The job is to find each line in the entries holding the string "width" and copy that line.

▸ DATA IN THIS EXERCISE
* * * * * * *
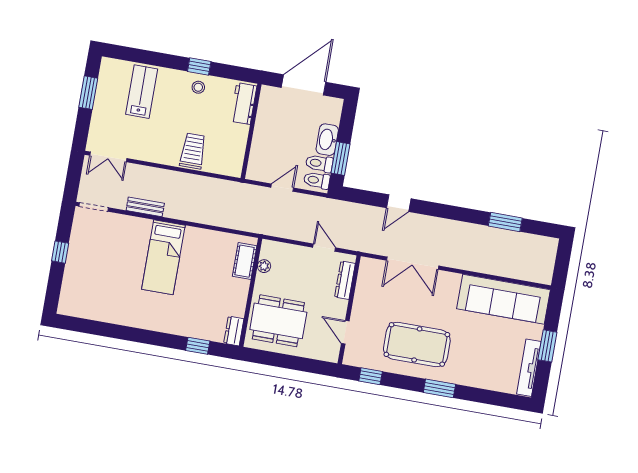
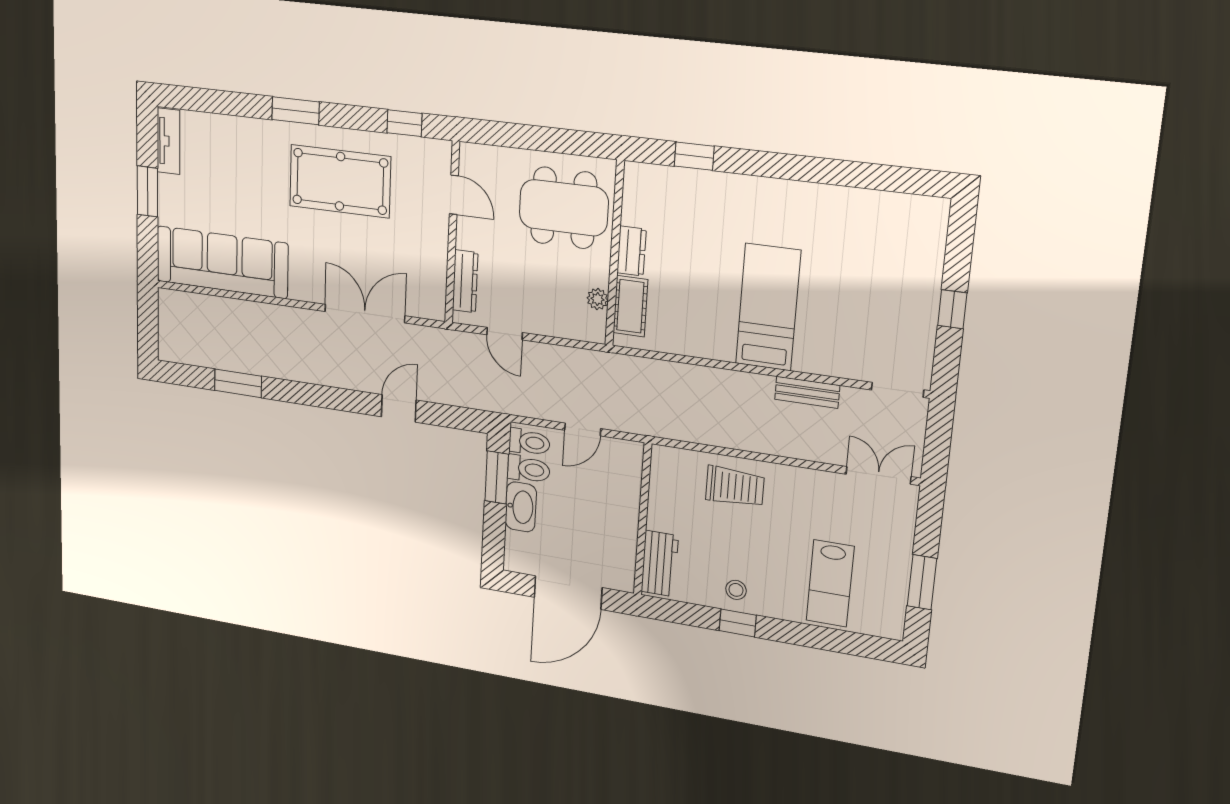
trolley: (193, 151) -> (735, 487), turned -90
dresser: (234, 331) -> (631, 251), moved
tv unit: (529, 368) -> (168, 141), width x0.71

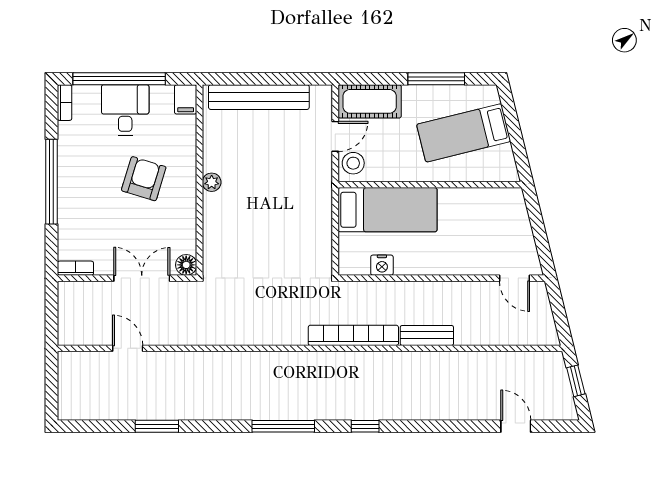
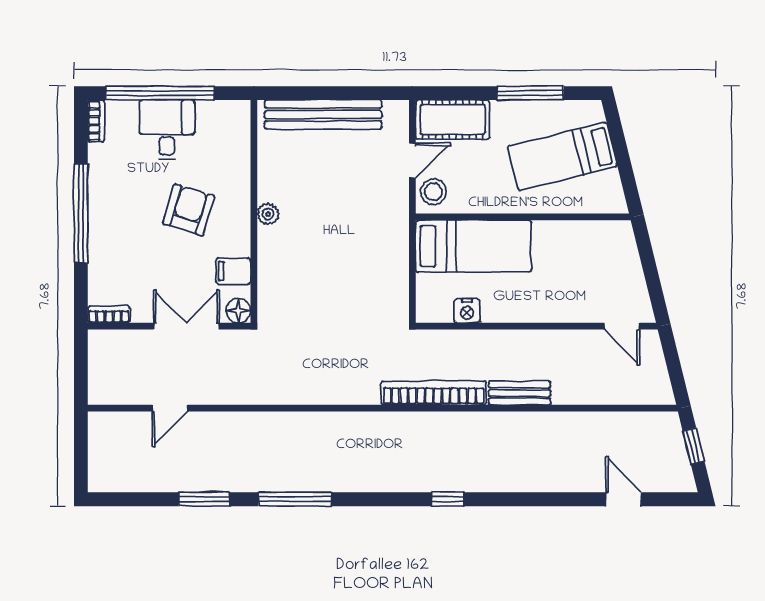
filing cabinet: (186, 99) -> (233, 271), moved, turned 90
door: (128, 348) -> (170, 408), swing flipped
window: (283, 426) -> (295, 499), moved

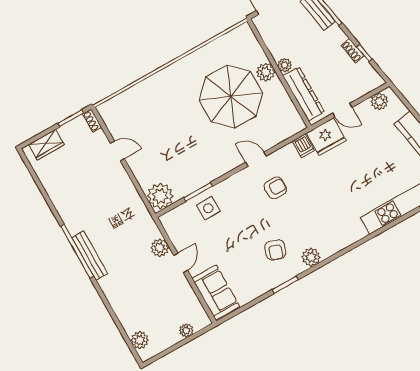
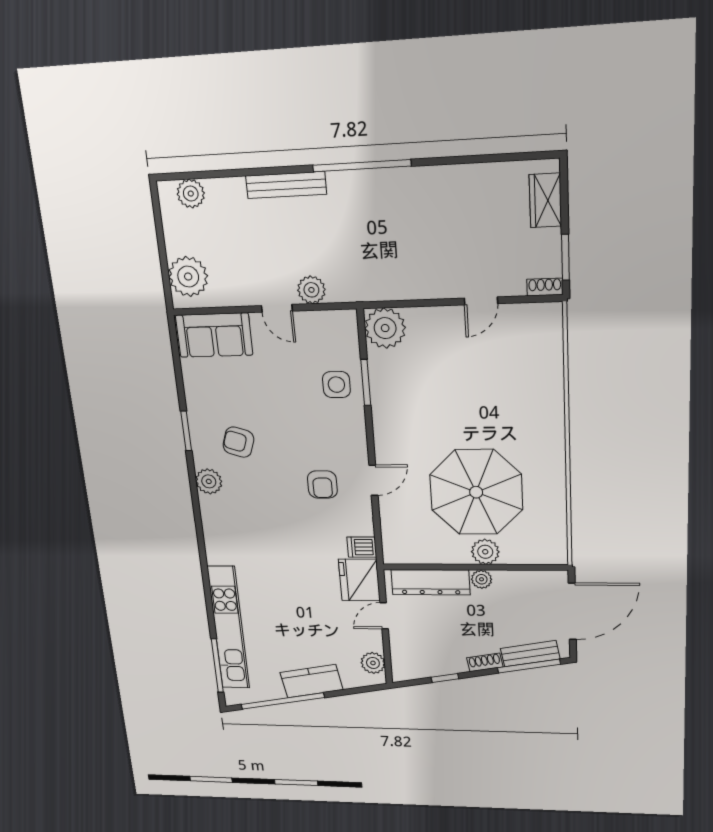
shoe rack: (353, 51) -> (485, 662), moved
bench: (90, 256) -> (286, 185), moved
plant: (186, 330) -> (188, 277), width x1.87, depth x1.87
* * * * * * *
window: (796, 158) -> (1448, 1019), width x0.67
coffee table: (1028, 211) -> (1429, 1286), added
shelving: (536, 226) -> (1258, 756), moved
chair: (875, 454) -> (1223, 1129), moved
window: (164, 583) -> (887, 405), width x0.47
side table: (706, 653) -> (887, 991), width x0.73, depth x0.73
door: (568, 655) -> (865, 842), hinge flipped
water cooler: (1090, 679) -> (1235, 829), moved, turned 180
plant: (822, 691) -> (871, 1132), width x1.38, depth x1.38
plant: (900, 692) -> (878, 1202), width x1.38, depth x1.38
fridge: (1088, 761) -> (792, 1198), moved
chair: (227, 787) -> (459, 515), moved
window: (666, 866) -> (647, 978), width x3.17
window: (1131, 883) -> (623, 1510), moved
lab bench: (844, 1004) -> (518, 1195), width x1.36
* * * * * * *
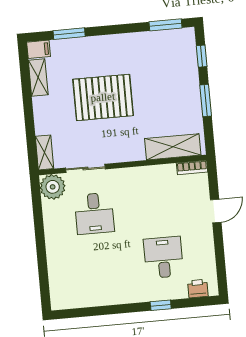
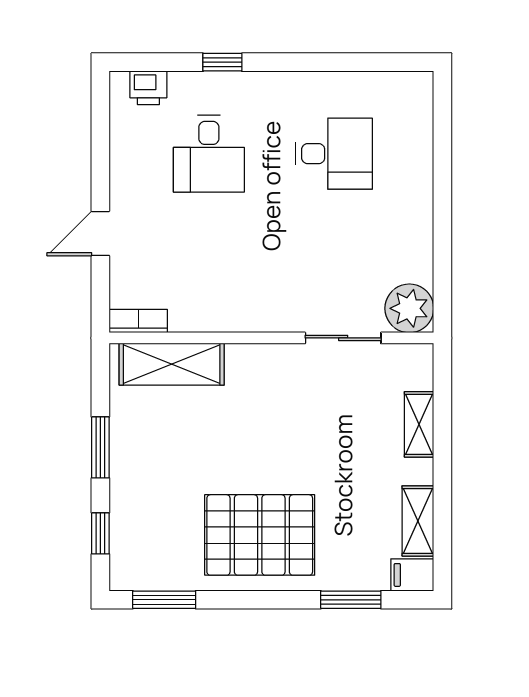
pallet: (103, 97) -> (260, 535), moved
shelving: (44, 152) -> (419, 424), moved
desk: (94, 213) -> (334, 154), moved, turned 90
* * * * * * *
▸ SOLUTION TO THIS TASK
tv unit: (529, 368) -> (168, 141), width x0.71
plant: (186, 330) -> (188, 277), width x1.87, depth x1.87
window: (796, 158) -> (1448, 1019), width x0.67
window: (164, 583) -> (887, 405), width x0.47
side table: (706, 653) -> (887, 991), width x0.73, depth x0.73
plant: (822, 691) -> (871, 1132), width x1.38, depth x1.38
plant: (900, 692) -> (878, 1202), width x1.38, depth x1.38
window: (666, 866) -> (647, 978), width x3.17
lab bench: (844, 1004) -> (518, 1195), width x1.36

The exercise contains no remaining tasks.